Data extracts Block Start

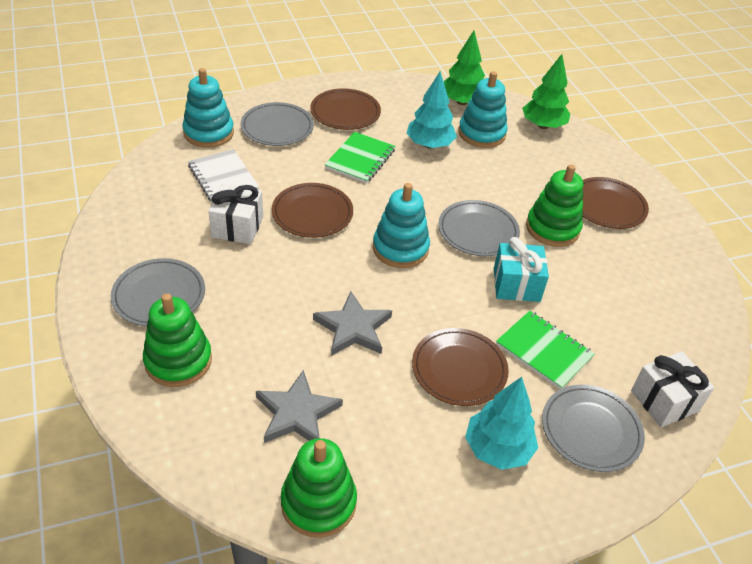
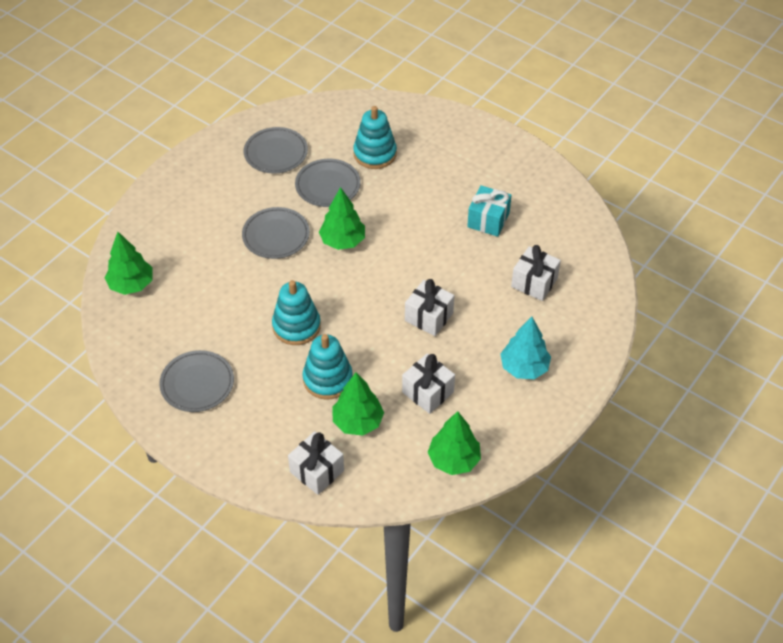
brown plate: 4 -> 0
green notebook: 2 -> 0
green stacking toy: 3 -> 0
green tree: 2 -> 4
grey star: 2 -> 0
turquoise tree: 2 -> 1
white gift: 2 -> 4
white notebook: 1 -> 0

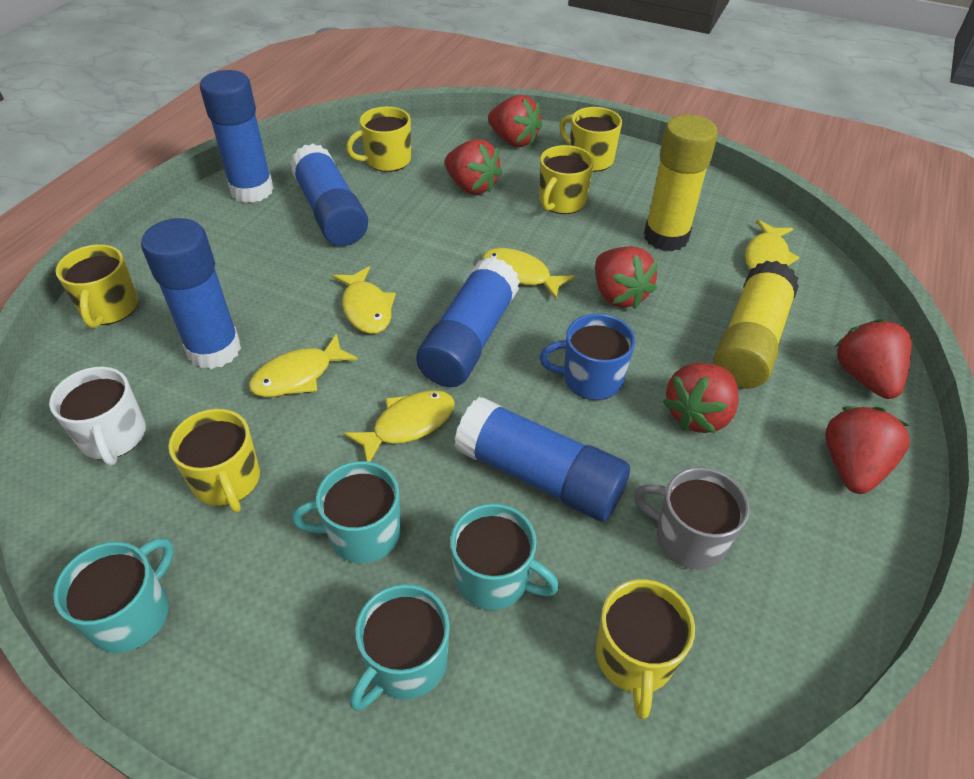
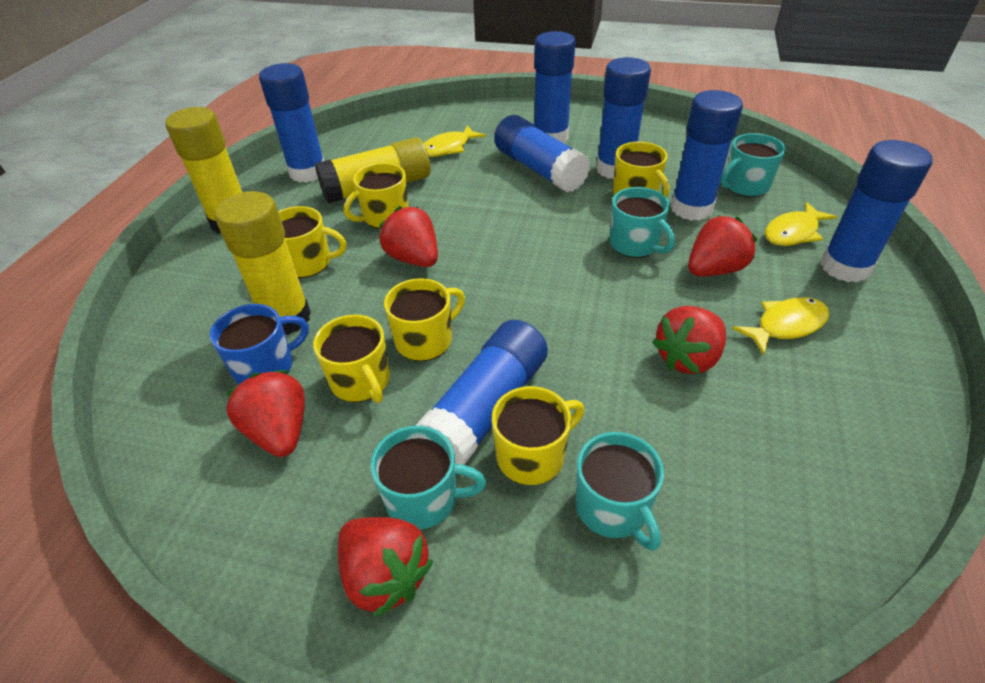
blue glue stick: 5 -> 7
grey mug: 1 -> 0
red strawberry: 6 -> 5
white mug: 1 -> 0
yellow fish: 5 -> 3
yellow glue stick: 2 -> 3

Data extracts Block End

> The problem: Your task is to transcribe exactly the lines from the one containing "green notebook: 2 -> 0" through the final line of the entries above, pictures excluded.

> Solution to this problem:
green notebook: 2 -> 0
green stacking toy: 3 -> 0
green tree: 2 -> 4
grey star: 2 -> 0
turquoise tree: 2 -> 1
white gift: 2 -> 4
white notebook: 1 -> 0

blue glue stick: 5 -> 7
grey mug: 1 -> 0
red strawberry: 6 -> 5
white mug: 1 -> 0
yellow fish: 5 -> 3
yellow glue stick: 2 -> 3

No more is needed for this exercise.